Task to carry out: Exactly retype the lines below from the one containing "RADIO1 pin MISO: D12 -> A2" through the end of the listing. Leave pictures out.

Excerpted records:
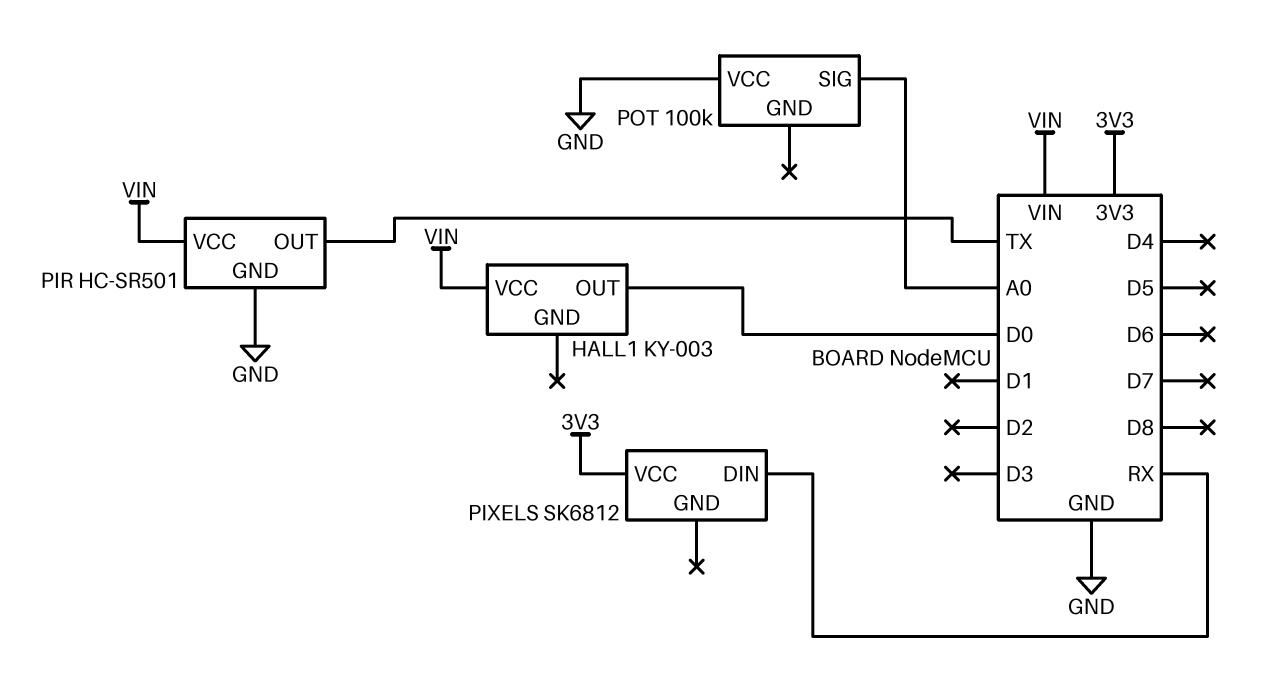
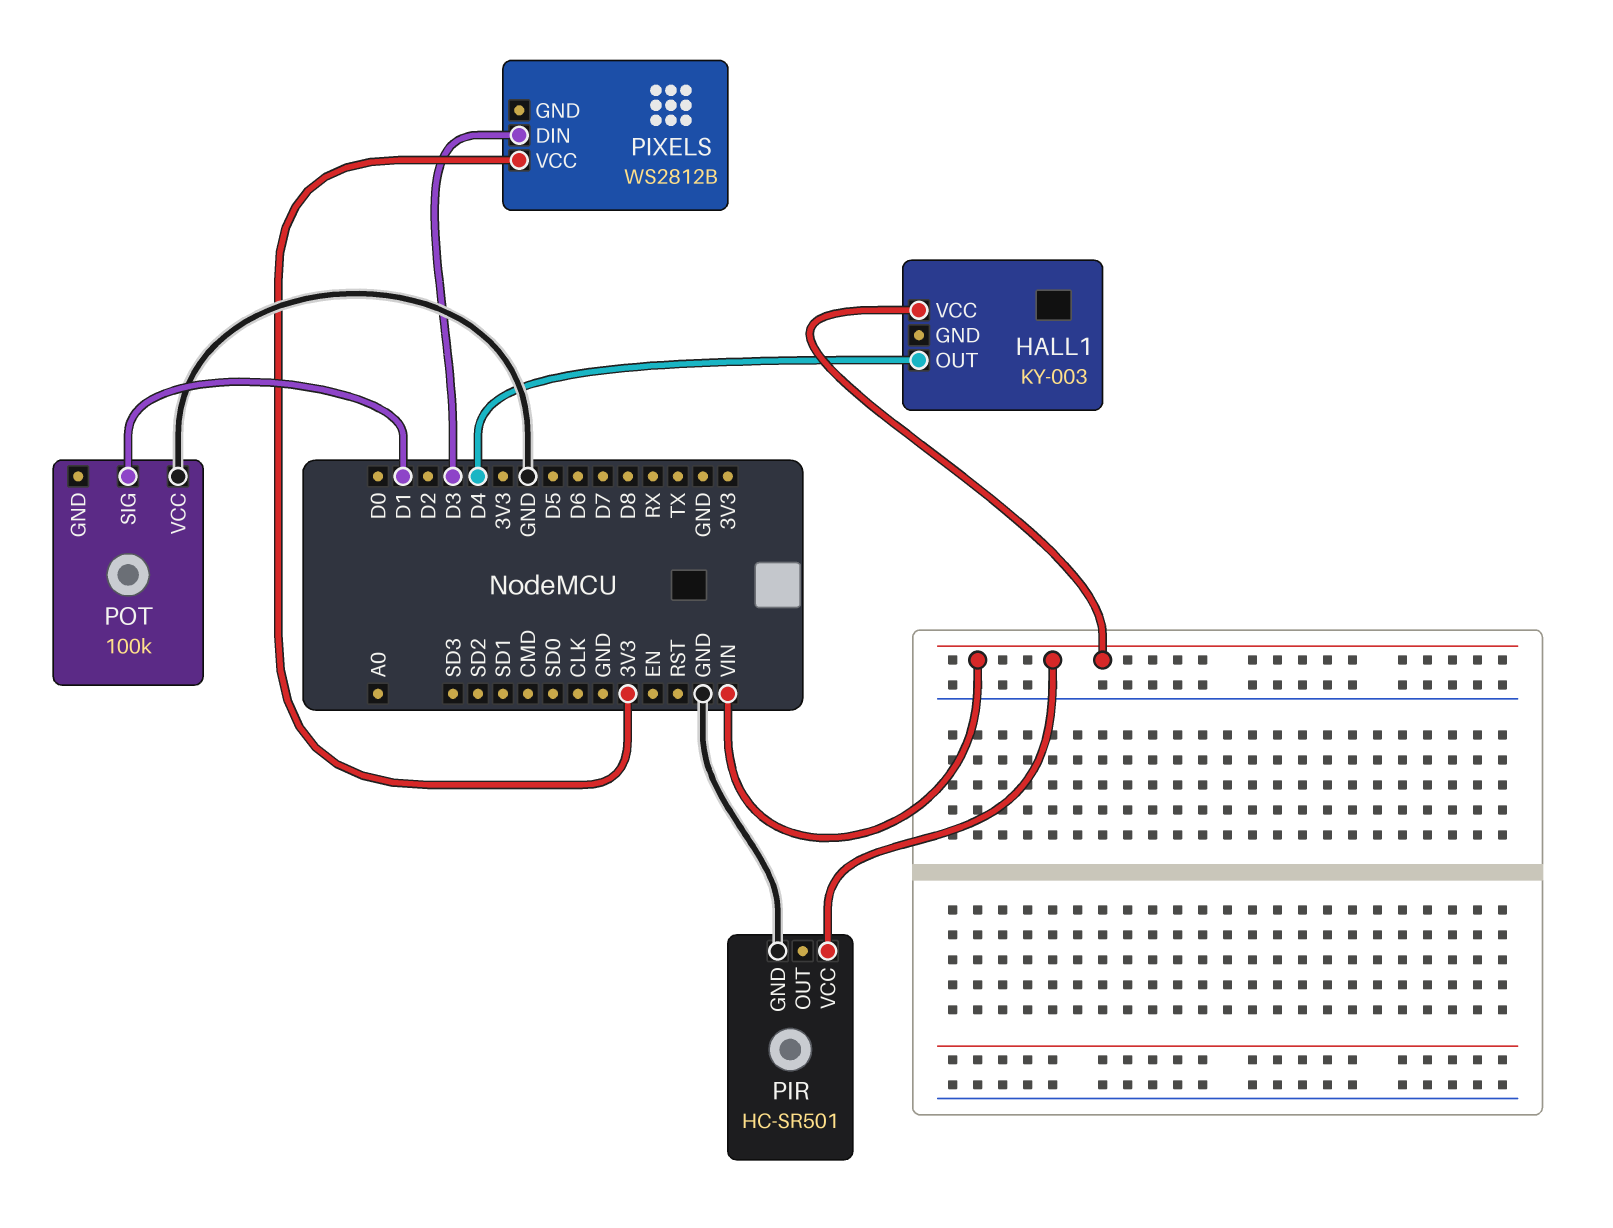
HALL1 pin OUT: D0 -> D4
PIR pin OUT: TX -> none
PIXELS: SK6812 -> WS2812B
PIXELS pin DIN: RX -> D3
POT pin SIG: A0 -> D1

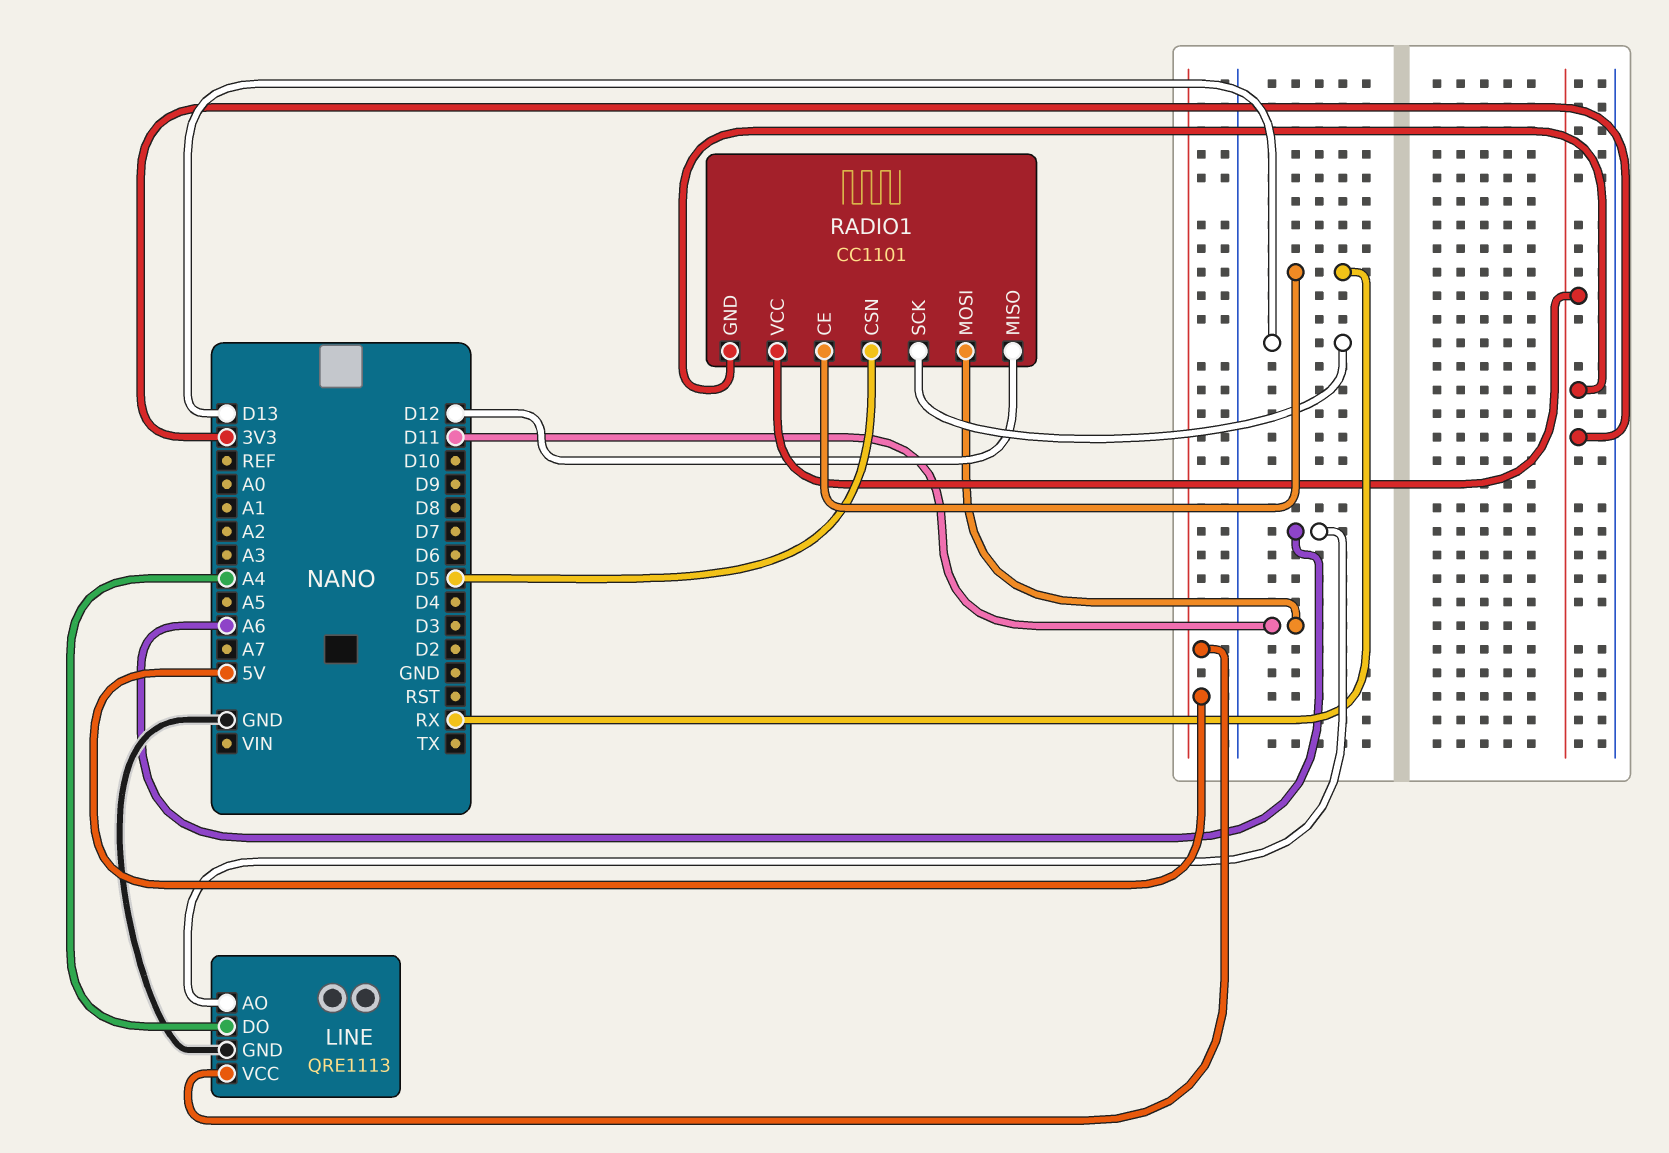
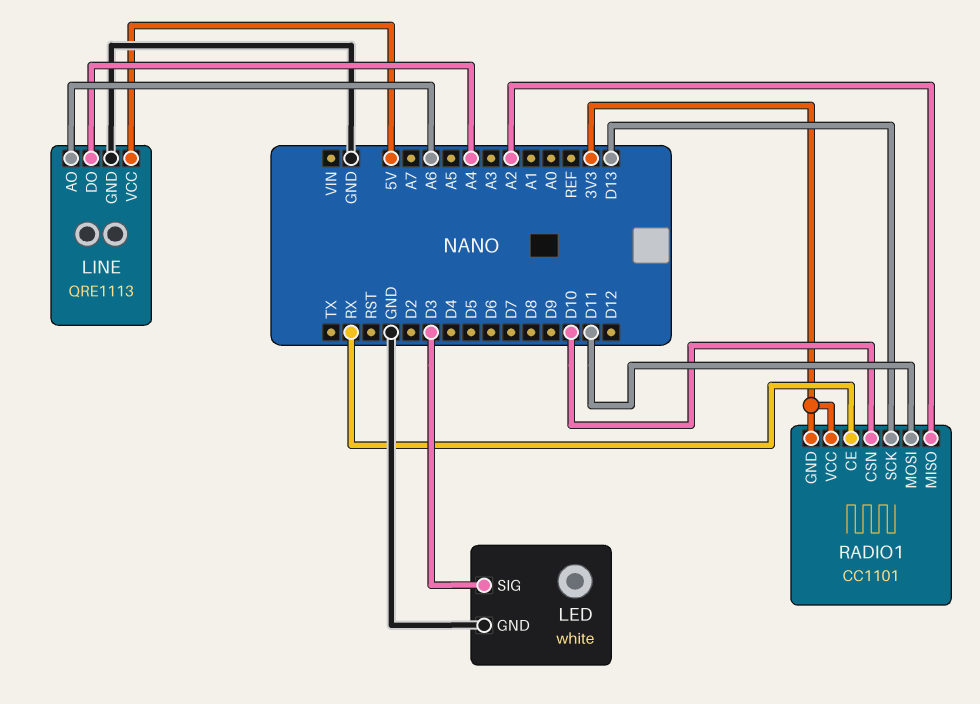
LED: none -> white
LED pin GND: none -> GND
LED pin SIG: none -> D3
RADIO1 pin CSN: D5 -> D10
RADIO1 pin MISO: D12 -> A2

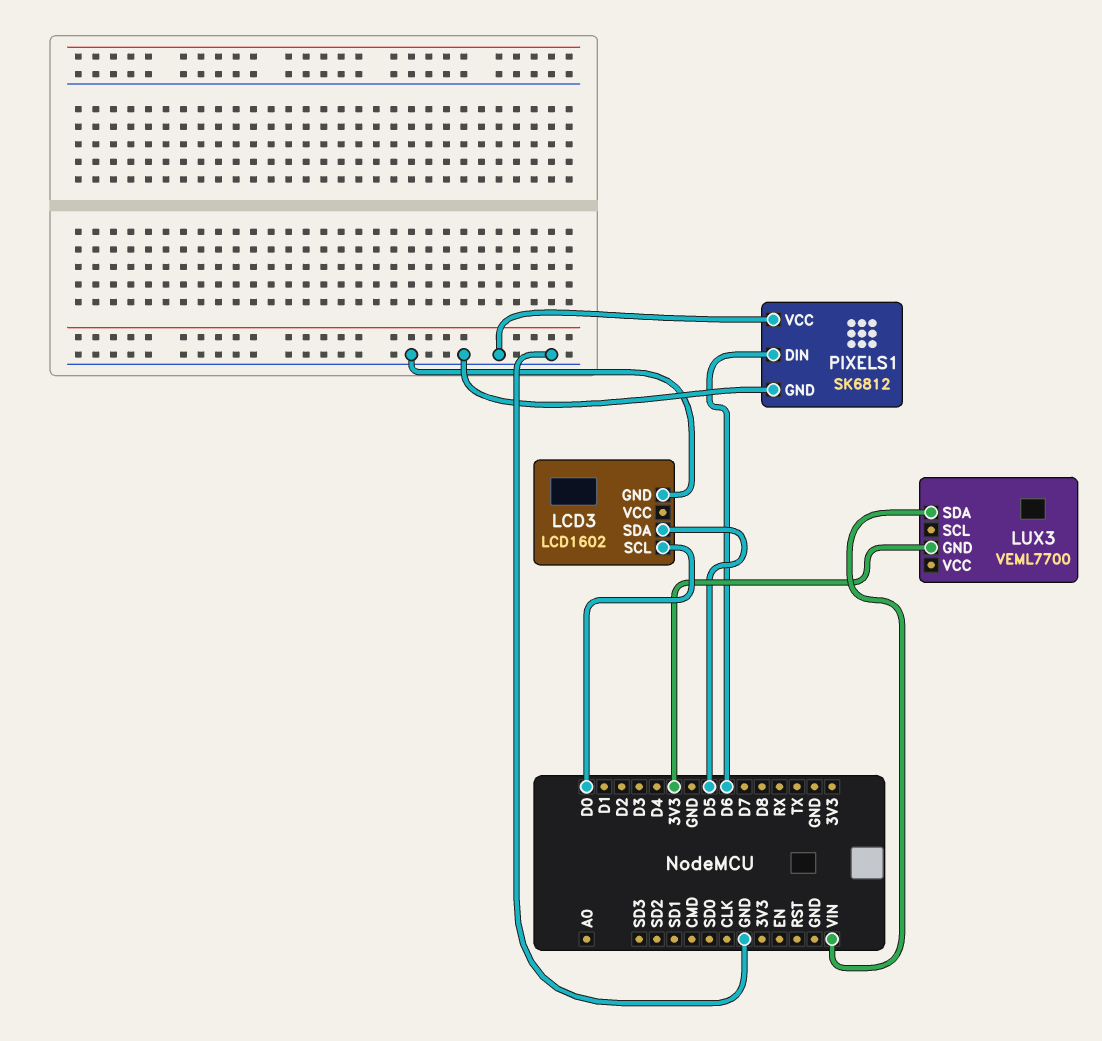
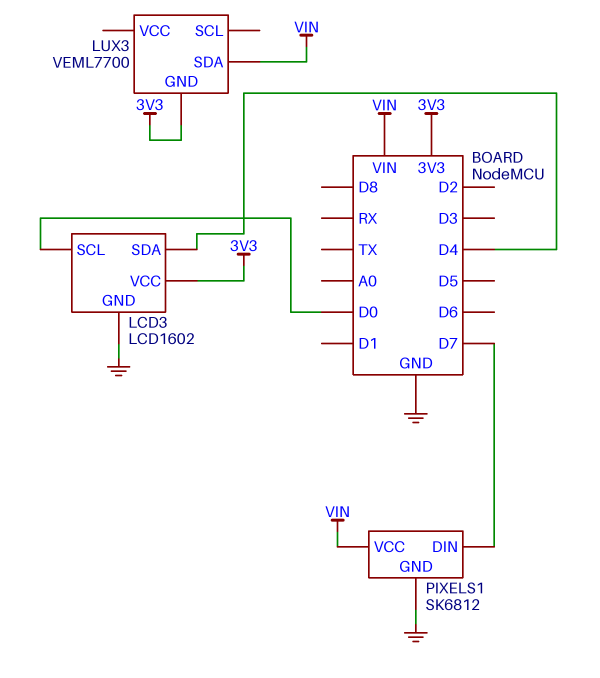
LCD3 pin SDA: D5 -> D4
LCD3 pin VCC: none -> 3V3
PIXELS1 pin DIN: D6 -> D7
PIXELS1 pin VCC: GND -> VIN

Result of the exercise:
RADIO1 pin MISO: D12 -> A2

LCD3 pin SDA: D5 -> D4
LCD3 pin VCC: none -> 3V3
PIXELS1 pin DIN: D6 -> D7
PIXELS1 pin VCC: GND -> VIN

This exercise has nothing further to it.